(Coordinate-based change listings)
┄┄┄┄┄┄┄┄┄┄┄┄┄┄┄┄┄┄┄┄

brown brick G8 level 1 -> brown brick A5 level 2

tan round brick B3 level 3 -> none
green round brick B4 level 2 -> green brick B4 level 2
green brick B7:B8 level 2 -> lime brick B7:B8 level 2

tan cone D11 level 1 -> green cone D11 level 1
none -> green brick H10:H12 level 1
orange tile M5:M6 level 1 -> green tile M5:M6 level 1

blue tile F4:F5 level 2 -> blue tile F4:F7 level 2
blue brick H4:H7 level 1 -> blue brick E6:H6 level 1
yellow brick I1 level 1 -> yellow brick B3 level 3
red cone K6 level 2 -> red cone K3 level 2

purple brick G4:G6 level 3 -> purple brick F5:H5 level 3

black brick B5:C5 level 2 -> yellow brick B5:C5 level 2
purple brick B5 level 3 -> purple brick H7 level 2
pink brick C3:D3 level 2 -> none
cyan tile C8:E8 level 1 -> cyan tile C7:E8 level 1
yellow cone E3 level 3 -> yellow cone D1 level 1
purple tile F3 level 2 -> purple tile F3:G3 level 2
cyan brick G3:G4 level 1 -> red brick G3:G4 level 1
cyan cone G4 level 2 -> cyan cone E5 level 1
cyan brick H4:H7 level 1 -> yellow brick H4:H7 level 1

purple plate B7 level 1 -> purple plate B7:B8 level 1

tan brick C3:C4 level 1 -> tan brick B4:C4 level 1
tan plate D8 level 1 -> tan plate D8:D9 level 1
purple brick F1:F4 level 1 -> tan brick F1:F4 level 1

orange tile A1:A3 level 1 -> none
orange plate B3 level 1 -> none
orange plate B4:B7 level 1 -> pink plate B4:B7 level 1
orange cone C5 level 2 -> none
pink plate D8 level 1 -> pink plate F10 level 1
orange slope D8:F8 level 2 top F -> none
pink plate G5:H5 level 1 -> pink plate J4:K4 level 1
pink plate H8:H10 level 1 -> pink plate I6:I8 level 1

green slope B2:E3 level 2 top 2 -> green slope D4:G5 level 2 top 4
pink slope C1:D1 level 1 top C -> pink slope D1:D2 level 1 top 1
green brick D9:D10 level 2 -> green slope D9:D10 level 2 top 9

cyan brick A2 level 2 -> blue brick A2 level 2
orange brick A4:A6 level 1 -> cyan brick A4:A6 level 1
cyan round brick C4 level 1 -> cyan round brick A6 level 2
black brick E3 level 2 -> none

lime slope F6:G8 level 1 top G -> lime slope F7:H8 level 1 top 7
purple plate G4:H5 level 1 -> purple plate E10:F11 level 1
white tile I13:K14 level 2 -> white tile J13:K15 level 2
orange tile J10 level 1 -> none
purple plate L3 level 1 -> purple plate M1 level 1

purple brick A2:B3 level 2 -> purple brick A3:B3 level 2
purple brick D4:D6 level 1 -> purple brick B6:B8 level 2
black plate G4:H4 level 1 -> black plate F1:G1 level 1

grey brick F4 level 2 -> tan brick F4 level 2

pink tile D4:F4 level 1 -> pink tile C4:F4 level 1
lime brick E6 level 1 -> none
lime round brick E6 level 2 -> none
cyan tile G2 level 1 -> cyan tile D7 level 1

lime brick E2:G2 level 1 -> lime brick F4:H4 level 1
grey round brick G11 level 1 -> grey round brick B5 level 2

┄┄┄┄┄┄┄┄┄┄┄┄┄┄┄┄┄┄┄┄

▶ [What is expected] Quote all the records exactly, please, leaving none out.

▶ [Expected answer]
brown brick G8 level 1 -> brown brick A5 level 2

tan round brick B3 level 3 -> none
green round brick B4 level 2 -> green brick B4 level 2
green brick B7:B8 level 2 -> lime brick B7:B8 level 2

tan cone D11 level 1 -> green cone D11 level 1
none -> green brick H10:H12 level 1
orange tile M5:M6 level 1 -> green tile M5:M6 level 1

blue tile F4:F5 level 2 -> blue tile F4:F7 level 2
blue brick H4:H7 level 1 -> blue brick E6:H6 level 1
yellow brick I1 level 1 -> yellow brick B3 level 3
red cone K6 level 2 -> red cone K3 level 2

purple brick G4:G6 level 3 -> purple brick F5:H5 level 3

black brick B5:C5 level 2 -> yellow brick B5:C5 level 2
purple brick B5 level 3 -> purple brick H7 level 2
pink brick C3:D3 level 2 -> none
cyan tile C8:E8 level 1 -> cyan tile C7:E8 level 1
yellow cone E3 level 3 -> yellow cone D1 level 1
purple tile F3 level 2 -> purple tile F3:G3 level 2
cyan brick G3:G4 level 1 -> red brick G3:G4 level 1
cyan cone G4 level 2 -> cyan cone E5 level 1
cyan brick H4:H7 level 1 -> yellow brick H4:H7 level 1

purple plate B7 level 1 -> purple plate B7:B8 level 1

tan brick C3:C4 level 1 -> tan brick B4:C4 level 1
tan plate D8 level 1 -> tan plate D8:D9 level 1
purple brick F1:F4 level 1 -> tan brick F1:F4 level 1

orange tile A1:A3 level 1 -> none
orange plate B3 level 1 -> none
orange plate B4:B7 level 1 -> pink plate B4:B7 level 1
orange cone C5 level 2 -> none
pink plate D8 level 1 -> pink plate F10 level 1
orange slope D8:F8 level 2 top F -> none
pink plate G5:H5 level 1 -> pink plate J4:K4 level 1
pink plate H8:H10 level 1 -> pink plate I6:I8 level 1

green slope B2:E3 level 2 top 2 -> green slope D4:G5 level 2 top 4
pink slope C1:D1 level 1 top C -> pink slope D1:D2 level 1 top 1
green brick D9:D10 level 2 -> green slope D9:D10 level 2 top 9

cyan brick A2 level 2 -> blue brick A2 level 2
orange brick A4:A6 level 1 -> cyan brick A4:A6 level 1
cyan round brick C4 level 1 -> cyan round brick A6 level 2
black brick E3 level 2 -> none

lime slope F6:G8 level 1 top G -> lime slope F7:H8 level 1 top 7
purple plate G4:H5 level 1 -> purple plate E10:F11 level 1
white tile I13:K14 level 2 -> white tile J13:K15 level 2
orange tile J10 level 1 -> none
purple plate L3 level 1 -> purple plate M1 level 1

purple brick A2:B3 level 2 -> purple brick A3:B3 level 2
purple brick D4:D6 level 1 -> purple brick B6:B8 level 2
black plate G4:H4 level 1 -> black plate F1:G1 level 1

grey brick F4 level 2 -> tan brick F4 level 2

pink tile D4:F4 level 1 -> pink tile C4:F4 level 1
lime brick E6 level 1 -> none
lime round brick E6 level 2 -> none
cyan tile G2 level 1 -> cyan tile D7 level 1

lime brick E2:G2 level 1 -> lime brick F4:H4 level 1
grey round brick G11 level 1 -> grey round brick B5 level 2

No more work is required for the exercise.